(EXERCISE INPUTS Opens)

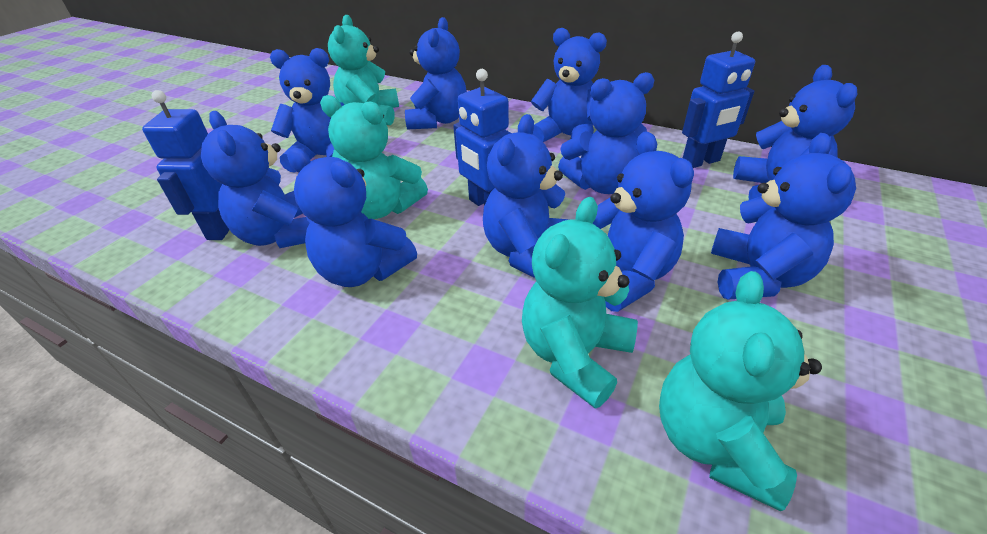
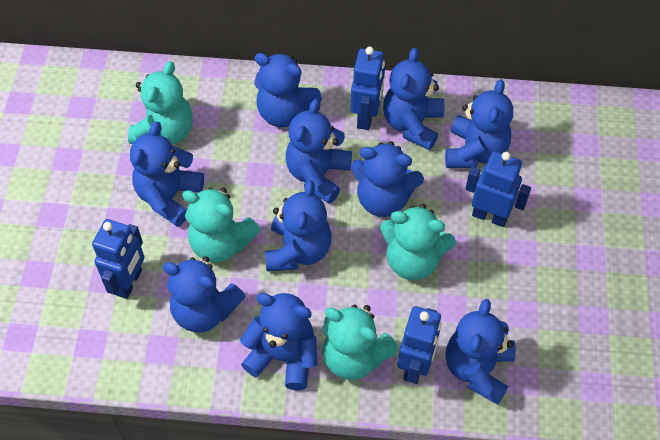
blue robot: 3 -> 4

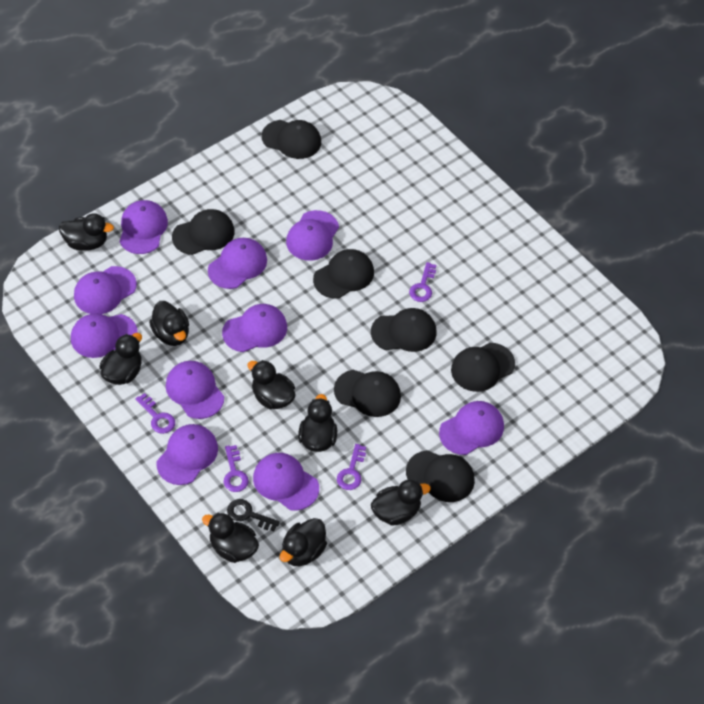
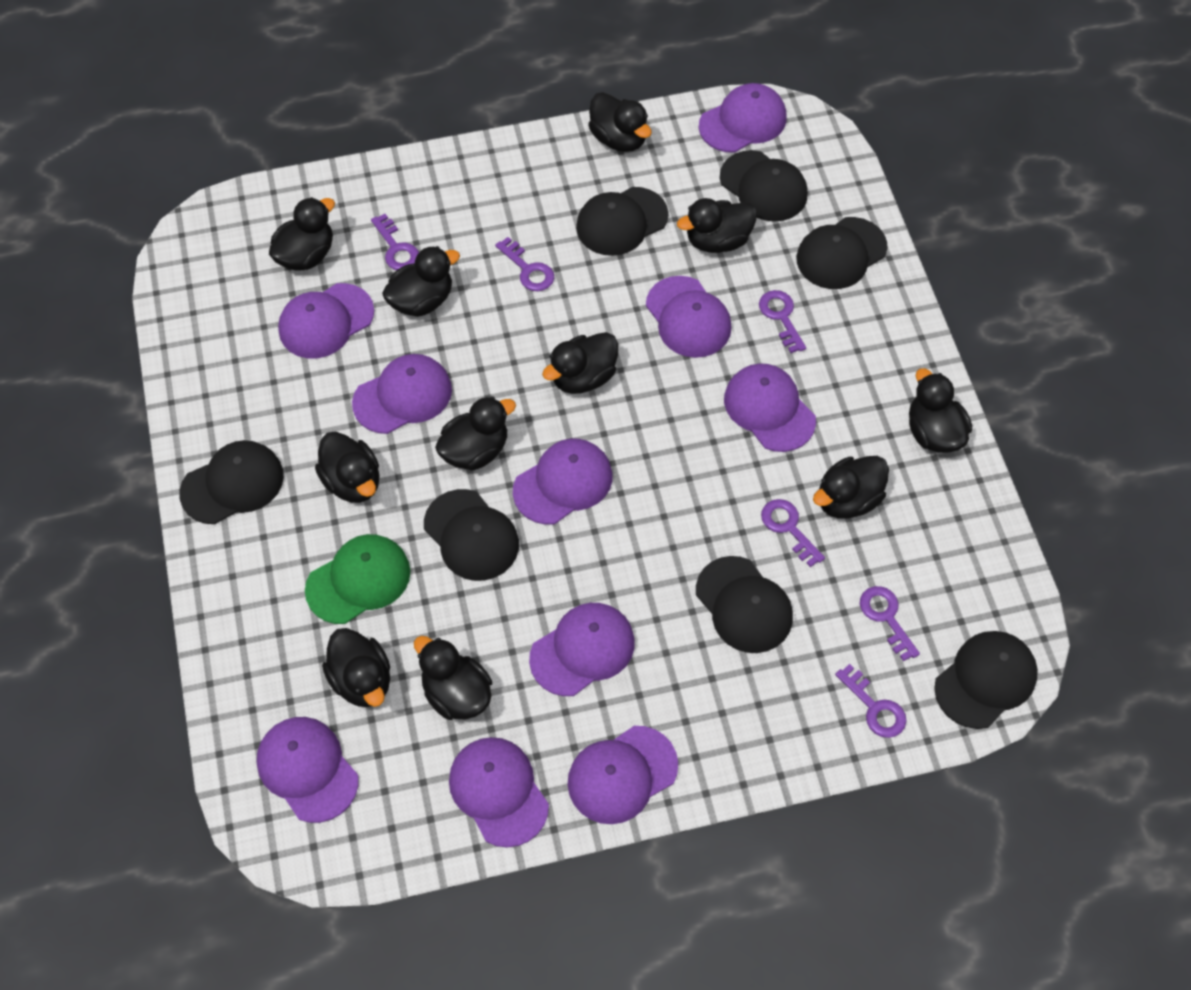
black duck: 8 -> 11
black key: 1 -> 0
green cap: 0 -> 1
purple key: 4 -> 6

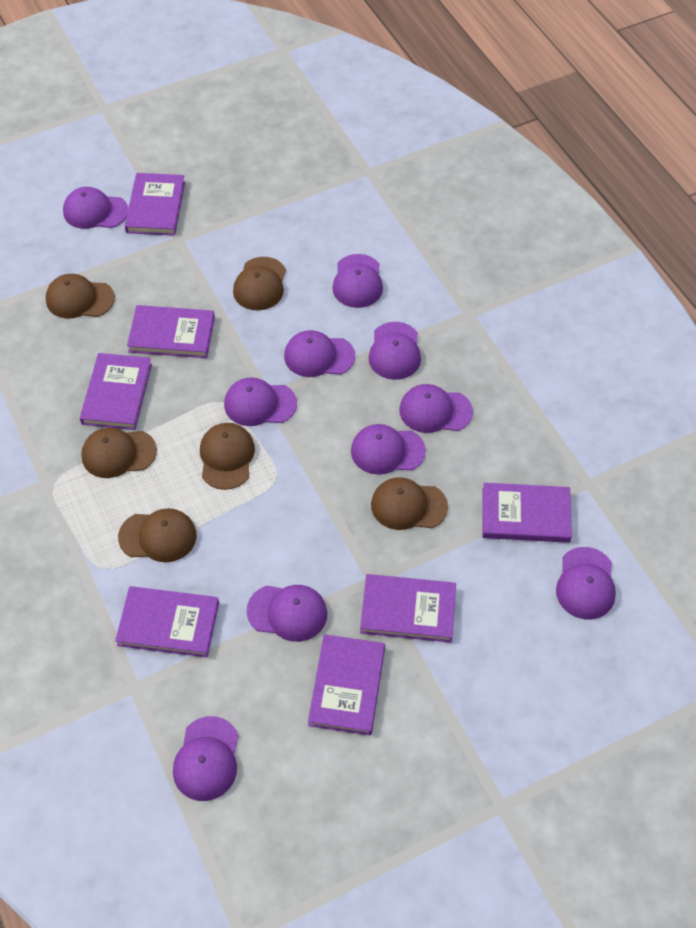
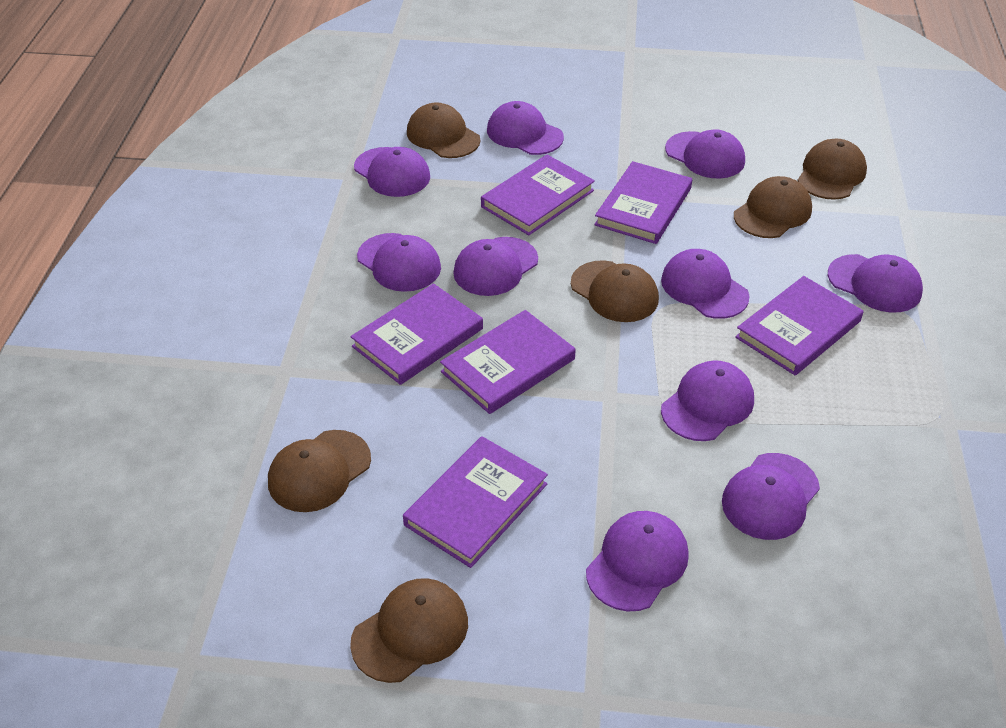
purple book: 7 -> 6

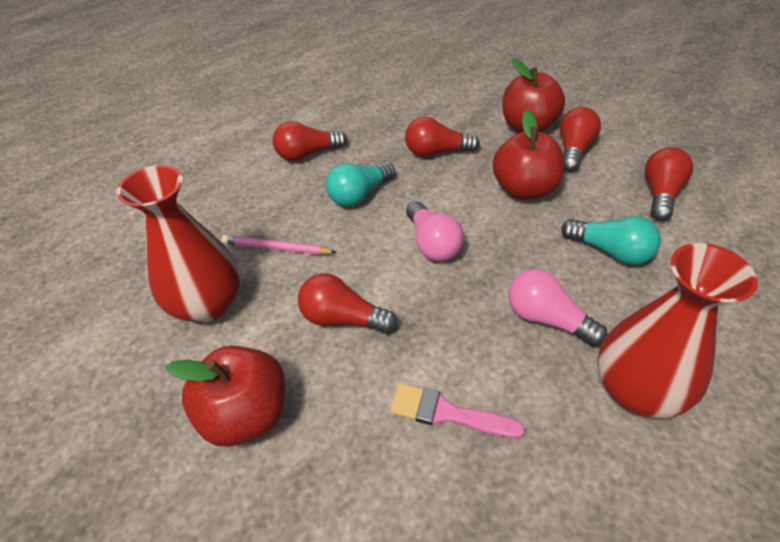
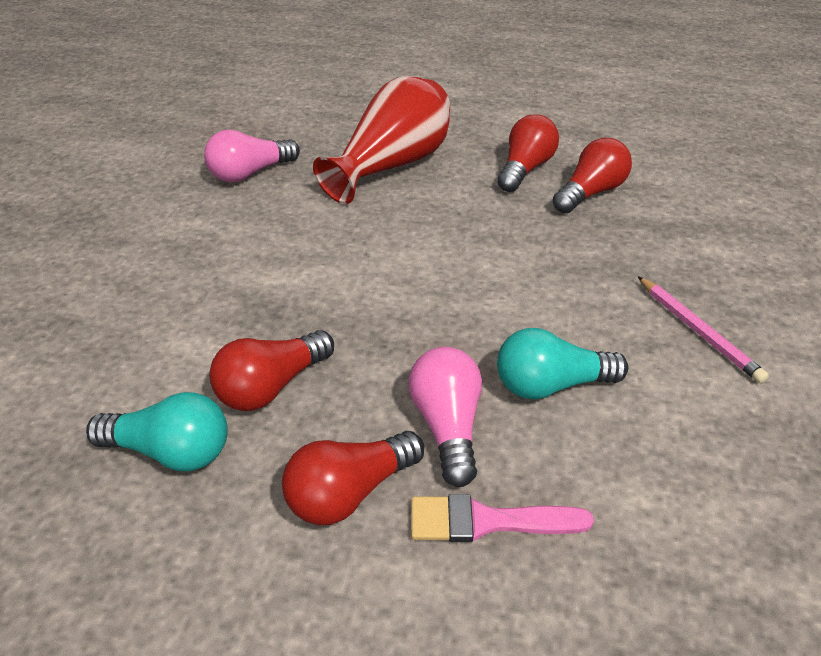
red apple: 3 -> 0
red light bulb: 5 -> 4
red vase: 2 -> 1

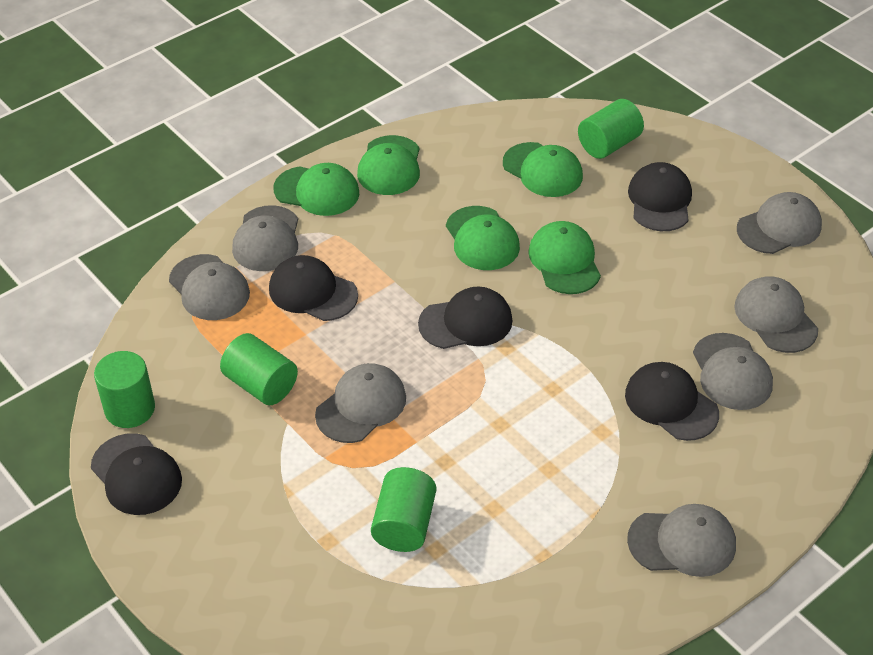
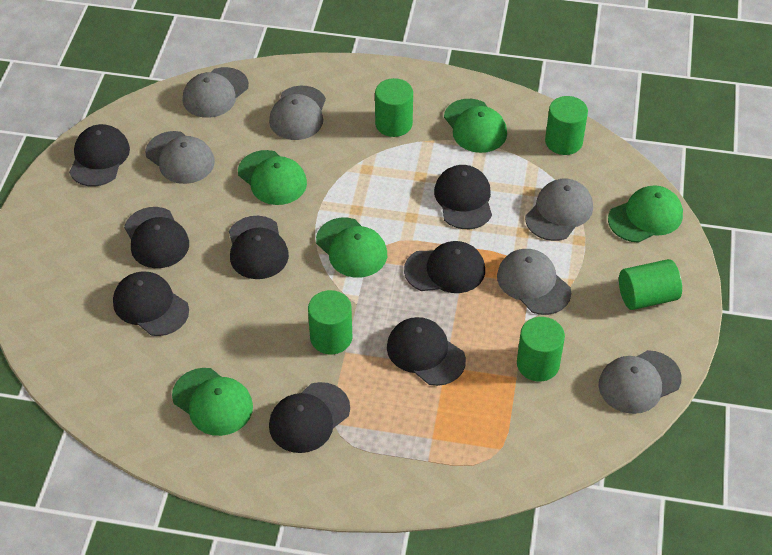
black cap: 5 -> 8
green cylinder: 4 -> 5
grey cap: 7 -> 6

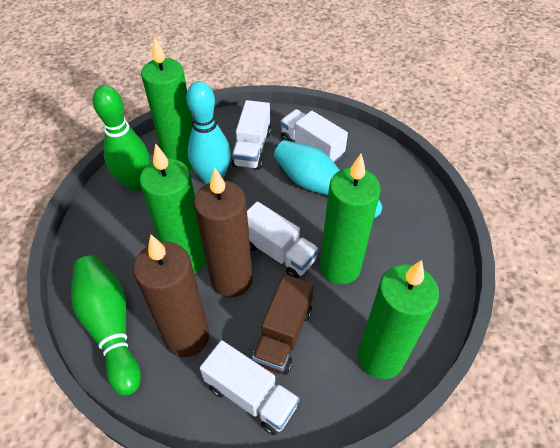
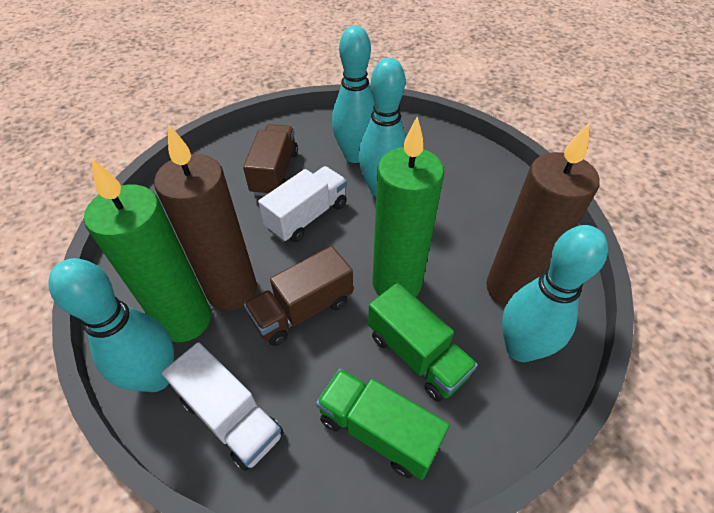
brown truck: 1 -> 2
green bowling pin: 2 -> 0
green candle: 4 -> 2
green truck: 0 -> 2
turquoise bowling pin: 2 -> 4
white truck: 4 -> 2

(EXERCISE INPUTS Closes)

- _EXERCISE GOAL_: Reply with a number only, showing how many lines of the material contain the word "bowling".

- _THE COMPLETED TASK_: 2